▸ TASK TO CARRY OUT: Every line from the one with "D1: diode (A" through the last line below should be repeated exactly; pictures stay out of the copy.

(Itemized modification records)
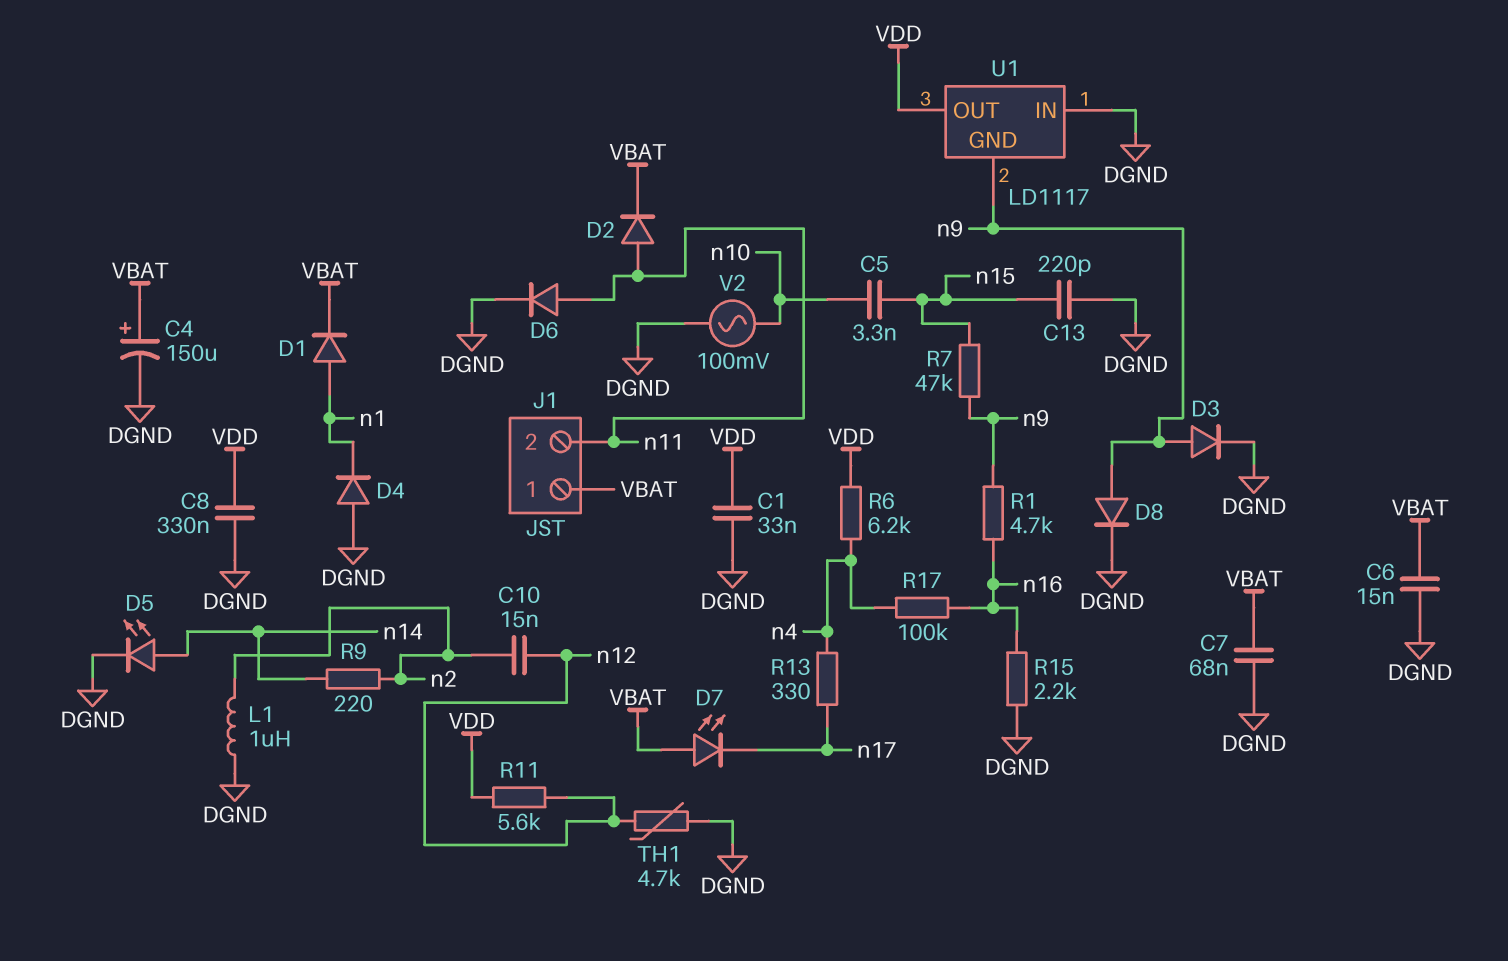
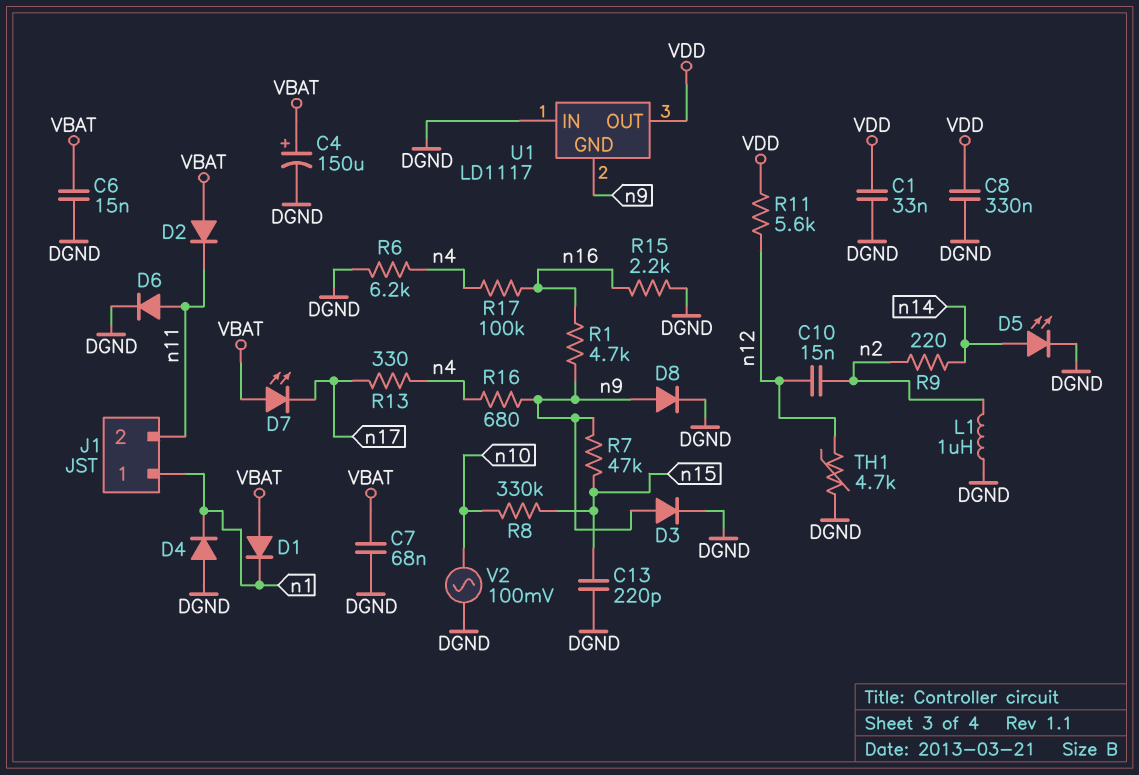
C5: 3.3nF (n10, n15) -> none
D1: diode (A n1, K VBAT) -> diode (A VBAT, K n1)
D2: diode (A n11, K VBAT) -> diode (A VBAT, K n11)
J1 pin 1: VBAT -> n1
R6: 6.2k (VDD, n4) -> 6.2k (DGND, n4)
R8: none -> 330k (n10, n15)
R16: none -> 680 (n4, n9)

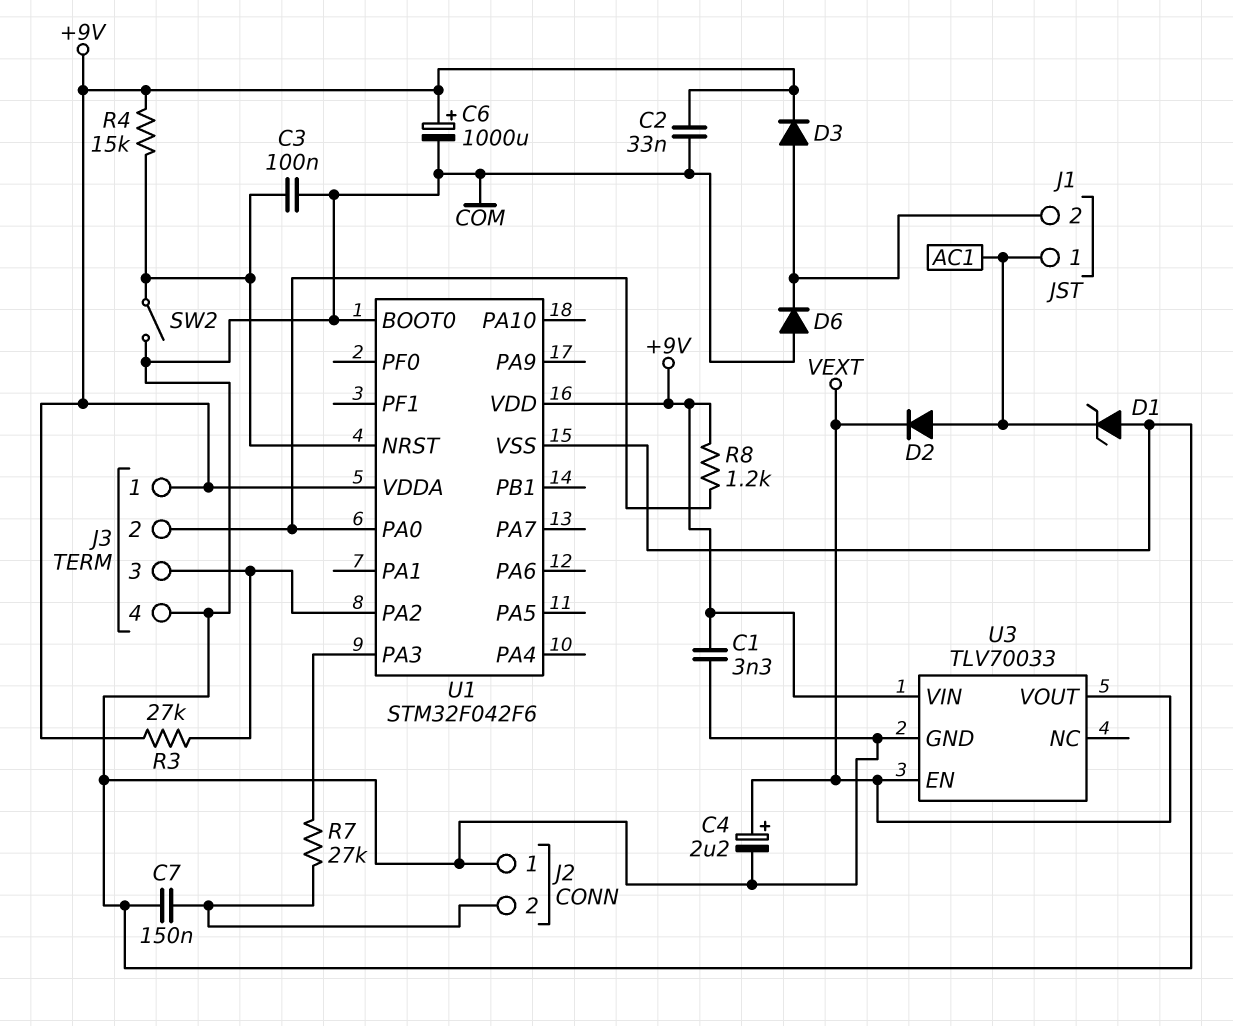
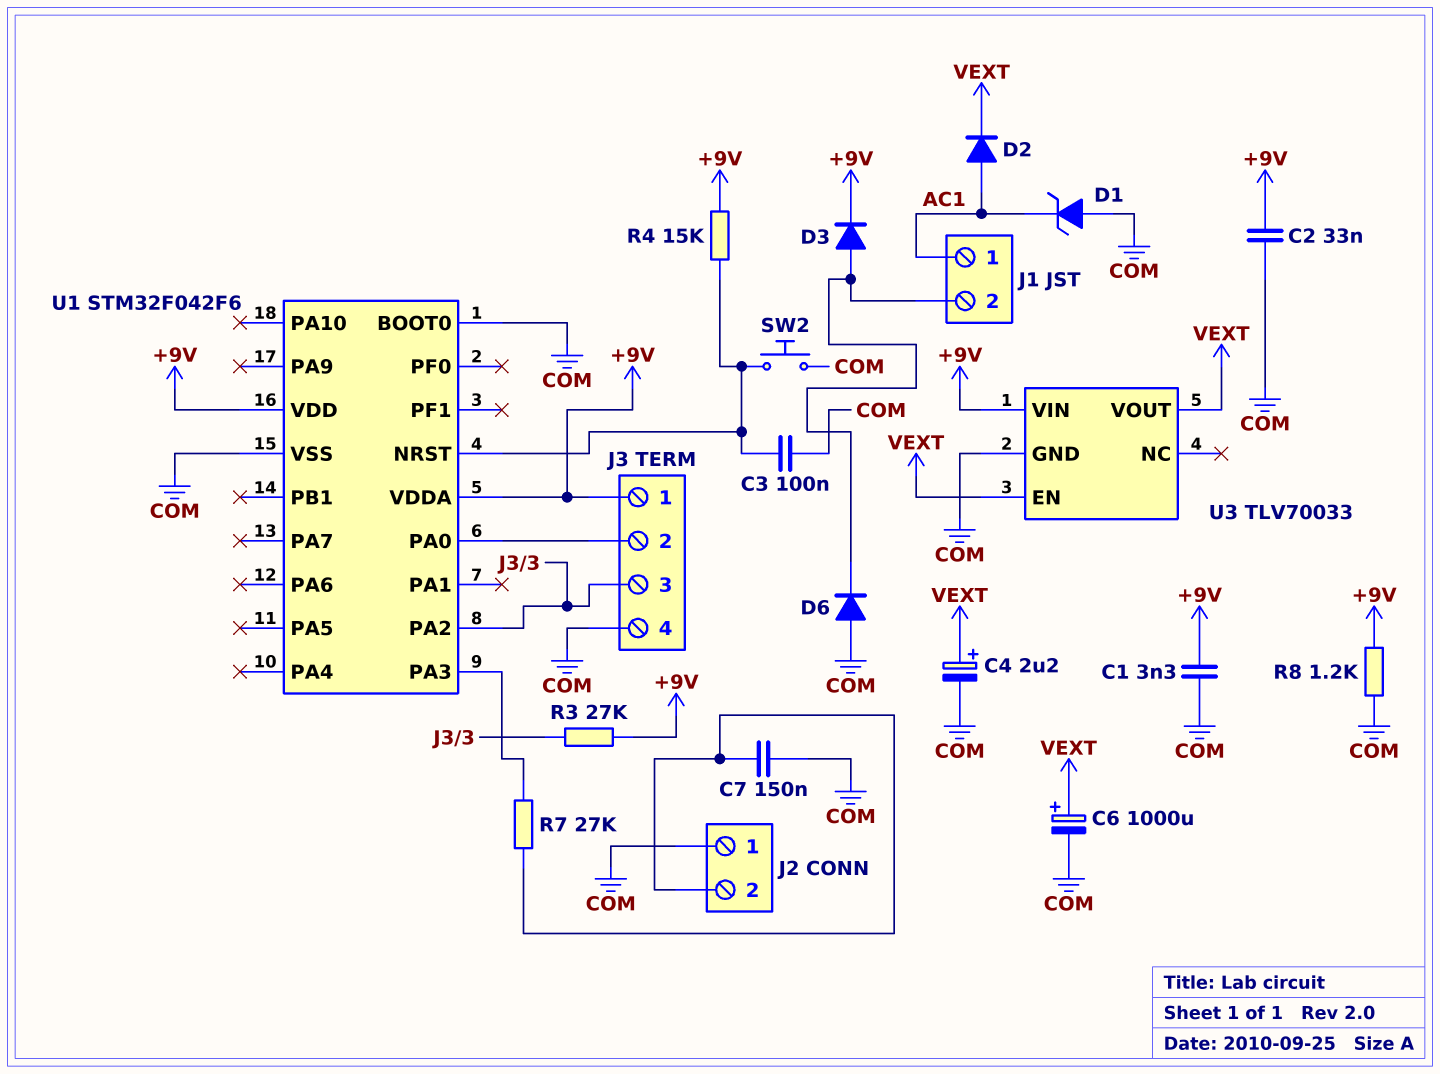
C6: 1000uF (plus +9V, minus COM) -> 1000uF (plus VEXT, minus COM)
R8: 1.2k (+9V, J3/2) -> 1.2k (+9V, COM)
SW2: switch (COM, U1/NRST) -> button (COM, U1/NRST)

▸ EXERCISE RESPONSE:
D1: diode (A n1, K VBAT) -> diode (A VBAT, K n1)
D2: diode (A n11, K VBAT) -> diode (A VBAT, K n11)
J1 pin 1: VBAT -> n1
R6: 6.2k (VDD, n4) -> 6.2k (DGND, n4)
R8: none -> 330k (n10, n15)
R16: none -> 680 (n4, n9)

C6: 1000uF (plus +9V, minus COM) -> 1000uF (plus VEXT, minus COM)
R8: 1.2k (+9V, J3/2) -> 1.2k (+9V, COM)
SW2: switch (COM, U1/NRST) -> button (COM, U1/NRST)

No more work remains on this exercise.